Work to complete: Copy the data below exactly. Any pictures in it should be omitted.

Data:

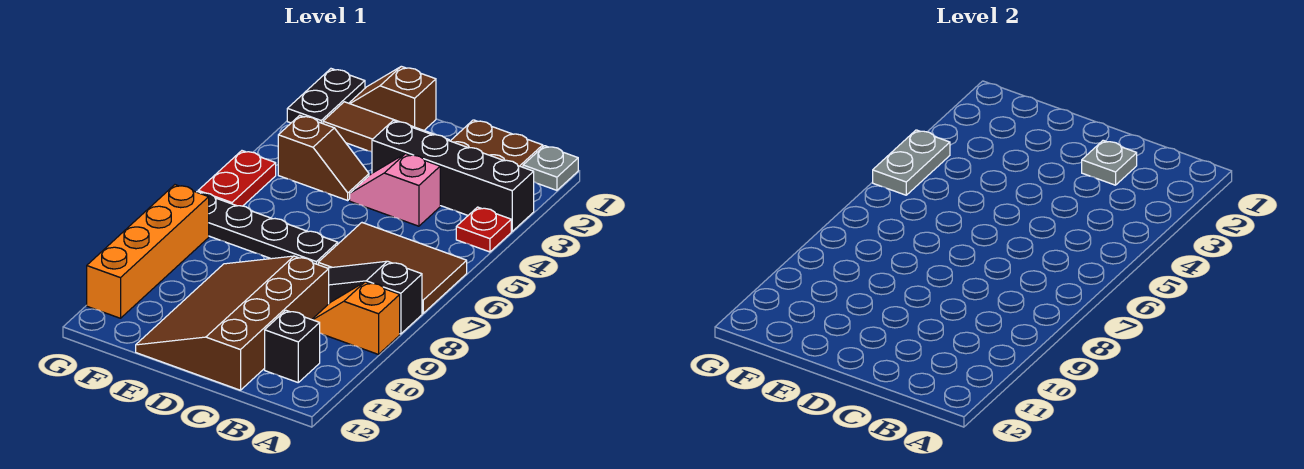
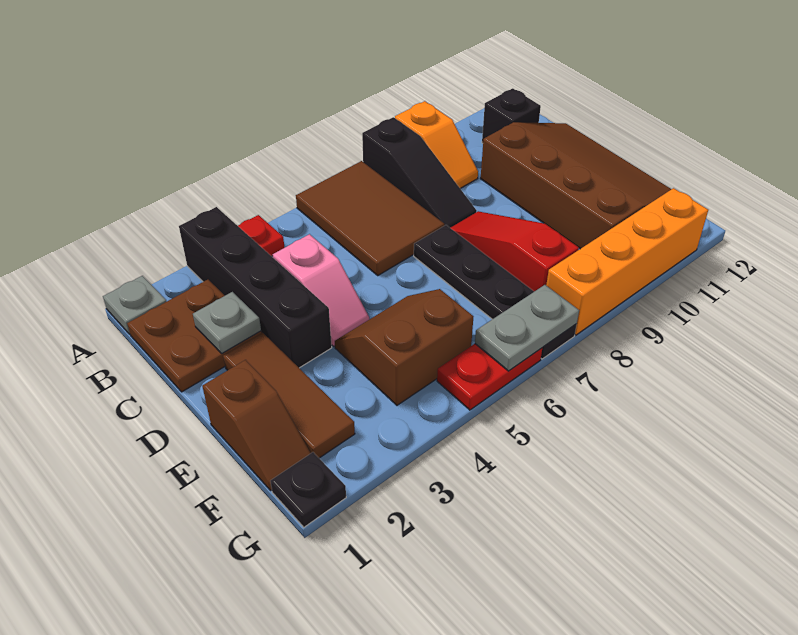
brown slope C9:E12 level 1 top C -> brown slope C10:F12 level 1 top 10
none -> red slope D8:F8 level 1 top F
brown slope E4:F4 level 1 top F -> brown slope E4:F5 level 1 top F
black plate G1:G2 level 1 -> black plate G1 level 1
grey plate G4:G5 level 2 -> grey plate G6:G7 level 2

Answer space:
brown slope C9:E12 level 1 top C -> brown slope C10:F12 level 1 top 10
none -> red slope D8:F8 level 1 top F
brown slope E4:F4 level 1 top F -> brown slope E4:F5 level 1 top F
black plate G1:G2 level 1 -> black plate G1 level 1
grey plate G4:G5 level 2 -> grey plate G6:G7 level 2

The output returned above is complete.